#### Source information

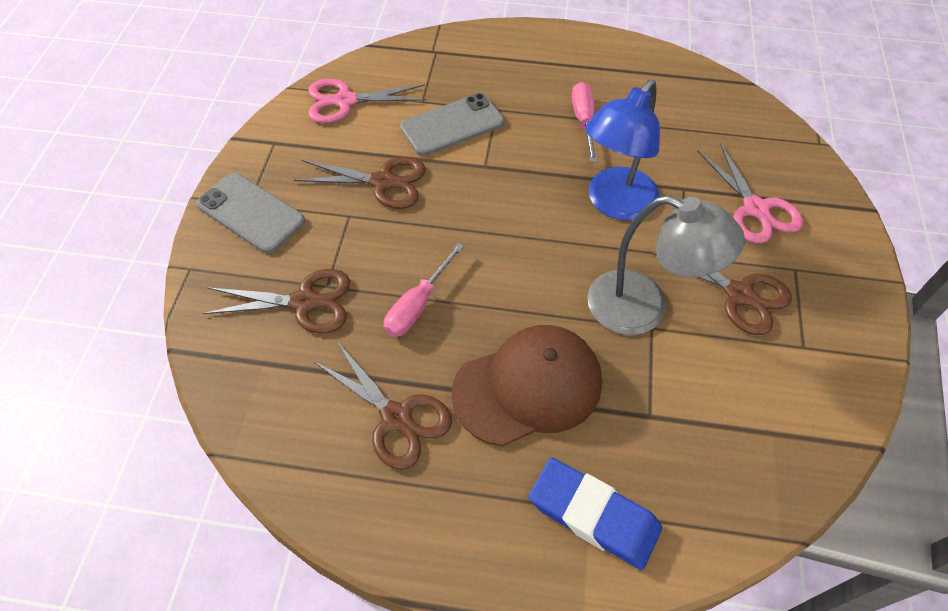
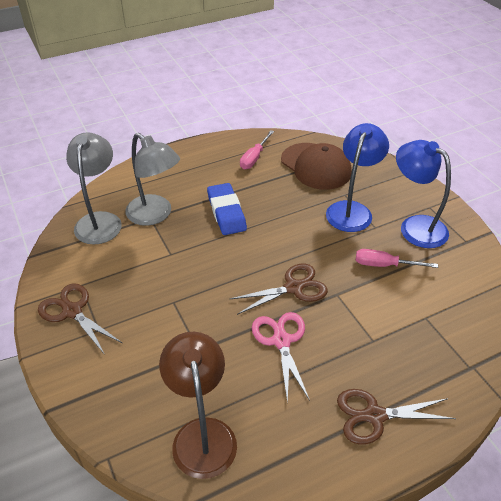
blue lamp: 1 -> 2
brown lamp: 0 -> 1
brown scissors: 4 -> 3
grey lamp: 1 -> 2
grey phone: 2 -> 0
pink scissors: 2 -> 1

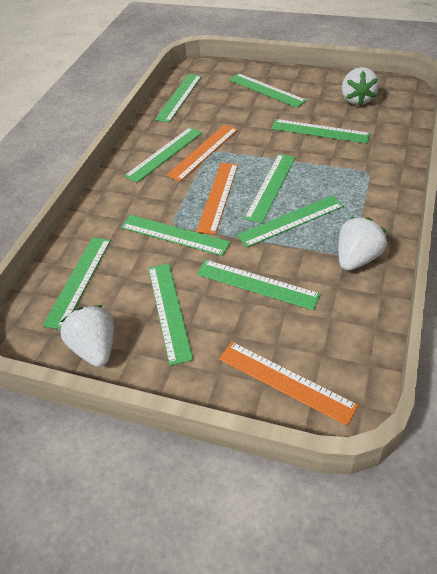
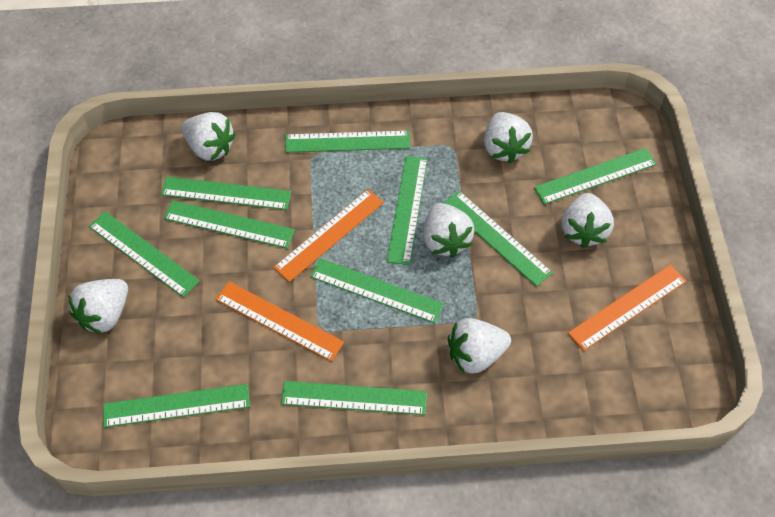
white strawberry: 3 -> 6

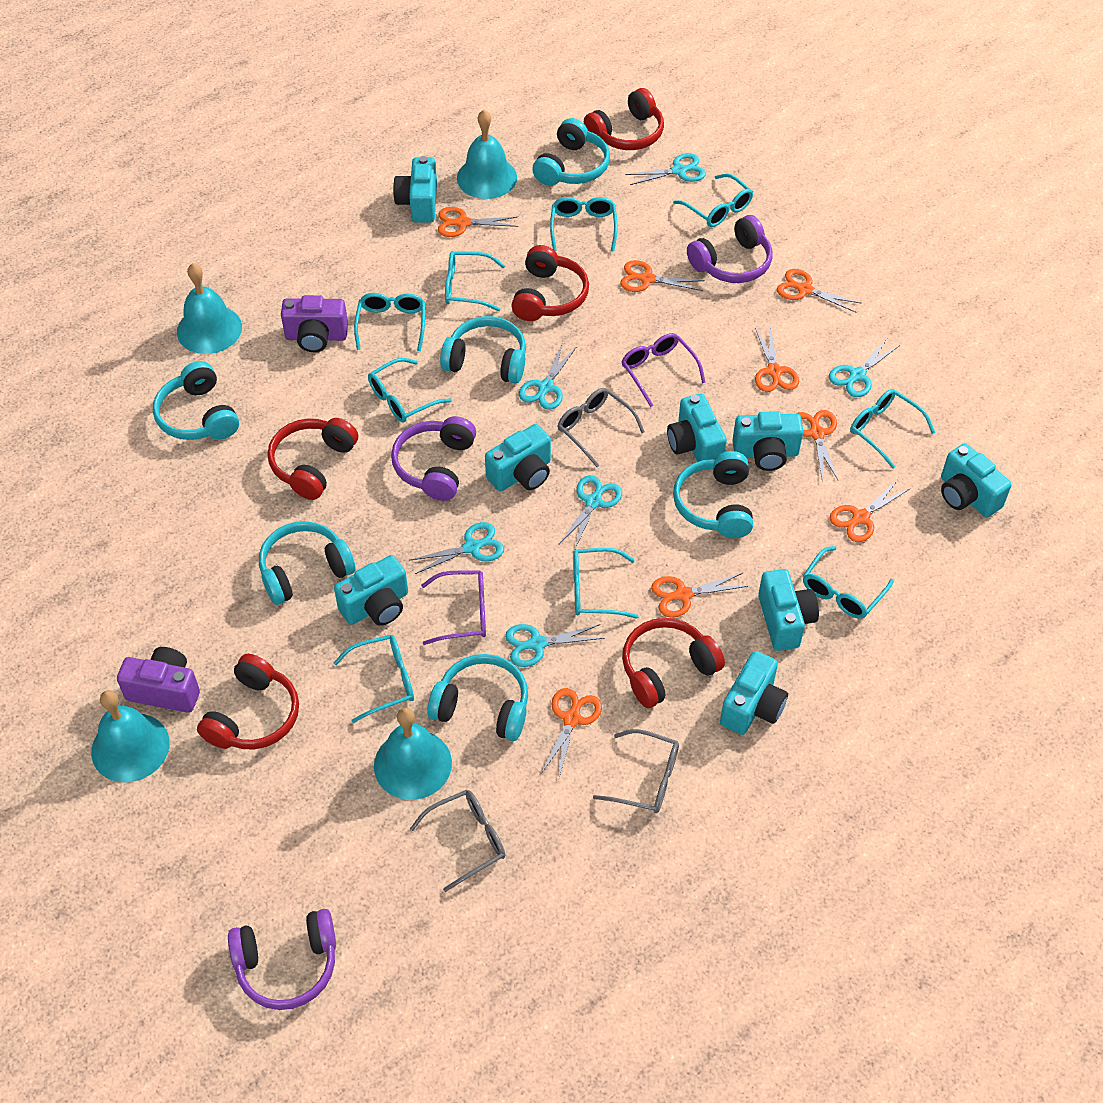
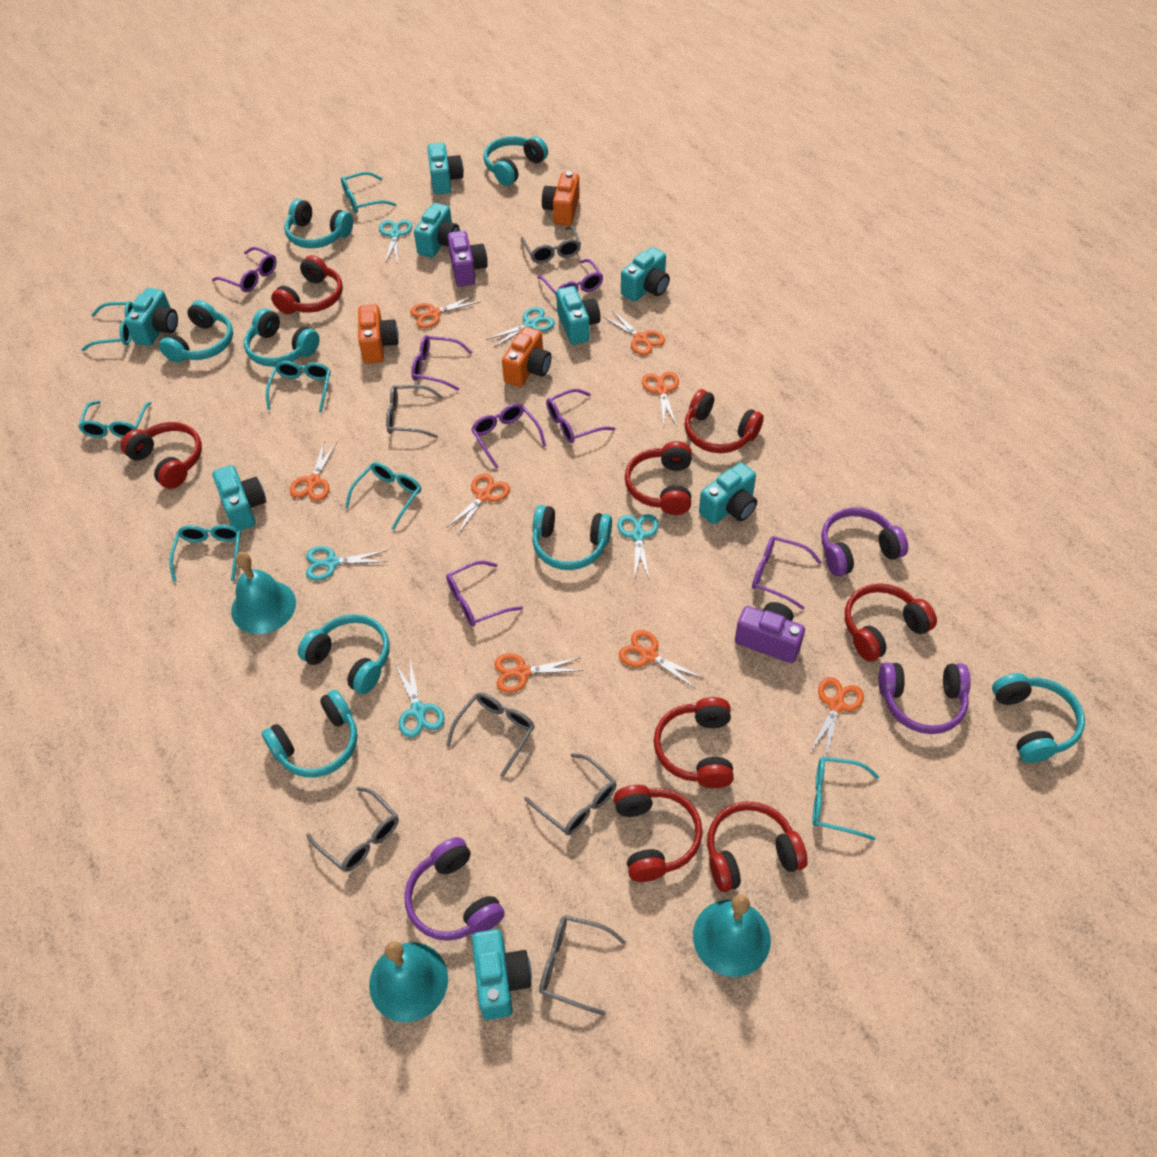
grey glasses: 3 -> 6
orange camera: 0 -> 3
purple glasses: 2 -> 7
red headphones: 5 -> 8
turquoise bell: 4 -> 3
turquoise glasses: 9 -> 7
turquoise headphones: 6 -> 8
turquoise scissors: 6 -> 5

########

**Required work:** Each line from the one containing "pink scissors: 2 -> 1" through the last line above should be retyped exactly, and no other line. Any picture is to be left out.

**Reply:**
pink scissors: 2 -> 1

white strawberry: 3 -> 6

grey glasses: 3 -> 6
orange camera: 0 -> 3
purple glasses: 2 -> 7
red headphones: 5 -> 8
turquoise bell: 4 -> 3
turquoise glasses: 9 -> 7
turquoise headphones: 6 -> 8
turquoise scissors: 6 -> 5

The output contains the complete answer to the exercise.